● Your assignment:
Leave the pictures out and give every entry again exactly.
Available data: Begin
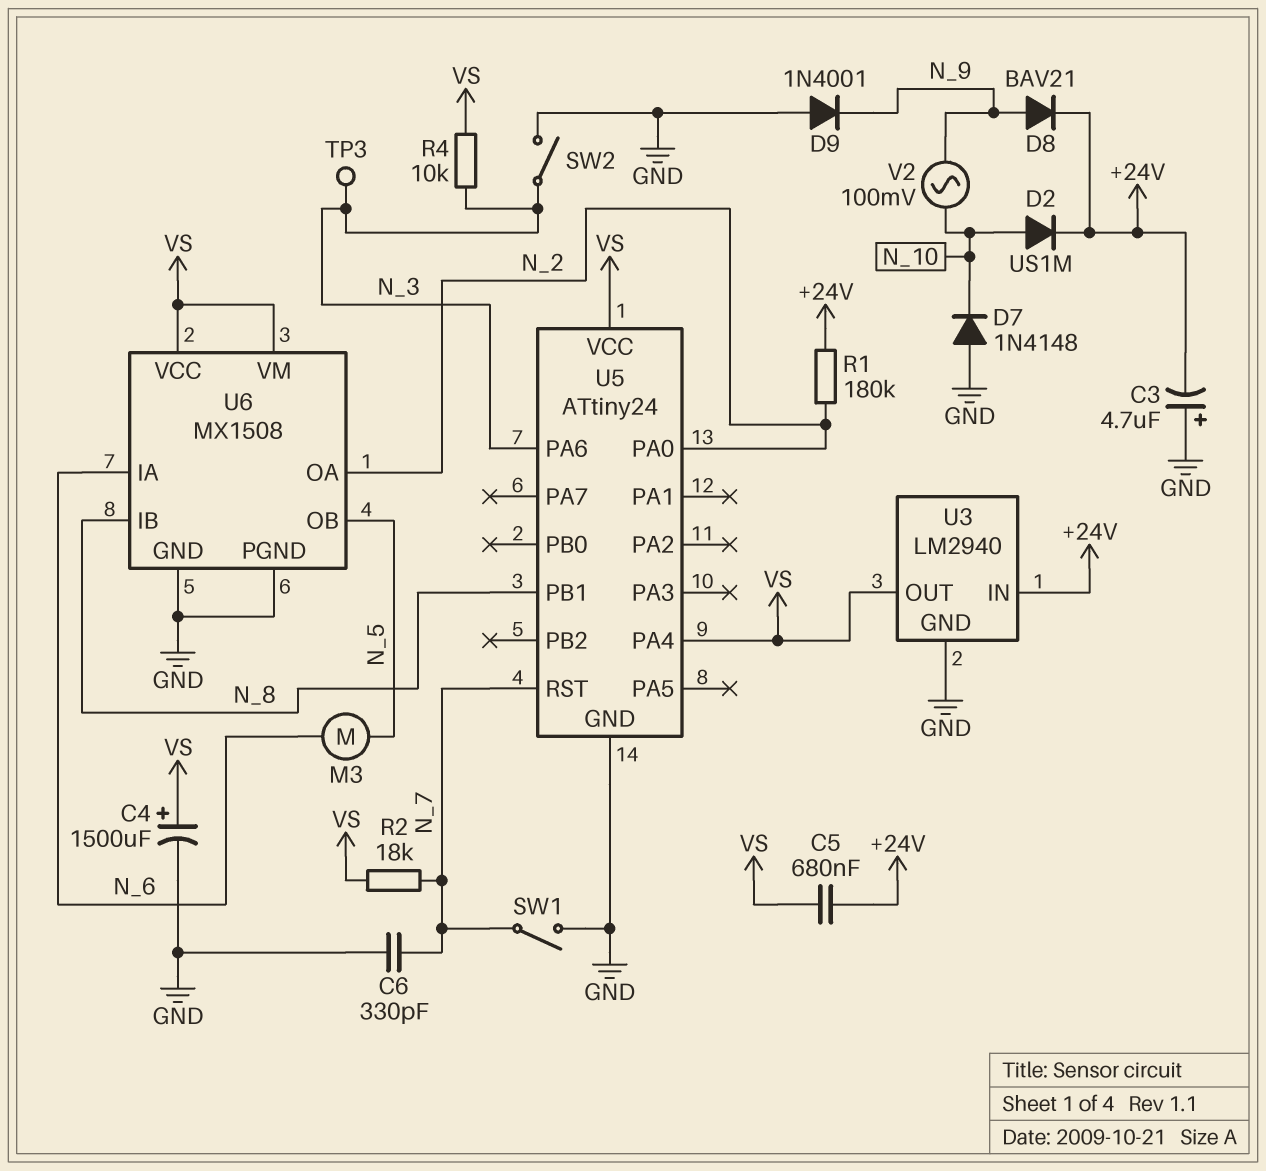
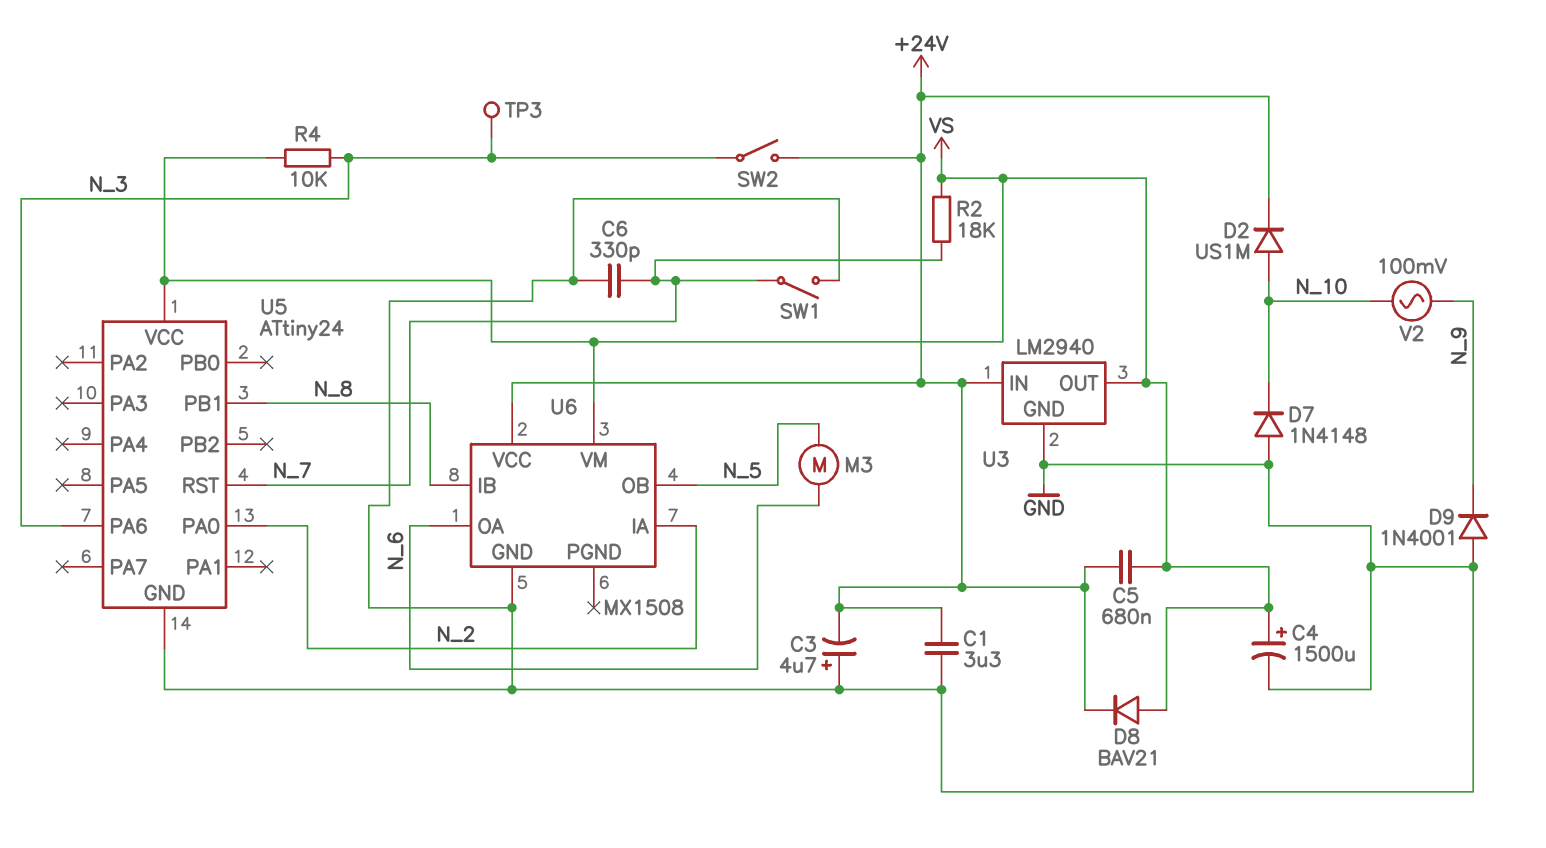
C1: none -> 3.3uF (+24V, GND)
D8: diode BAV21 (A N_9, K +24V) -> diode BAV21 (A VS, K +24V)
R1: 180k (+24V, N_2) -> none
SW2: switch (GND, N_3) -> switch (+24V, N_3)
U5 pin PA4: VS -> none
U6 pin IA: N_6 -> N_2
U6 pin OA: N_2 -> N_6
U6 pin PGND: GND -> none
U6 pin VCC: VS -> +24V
Available data: End
● Task response:
C1: none -> 3.3uF (+24V, GND)
D8: diode BAV21 (A N_9, K +24V) -> diode BAV21 (A VS, K +24V)
R1: 180k (+24V, N_2) -> none
SW2: switch (GND, N_3) -> switch (+24V, N_3)
U5 pin PA4: VS -> none
U6 pin IA: N_6 -> N_2
U6 pin OA: N_2 -> N_6
U6 pin PGND: GND -> none
U6 pin VCC: VS -> +24V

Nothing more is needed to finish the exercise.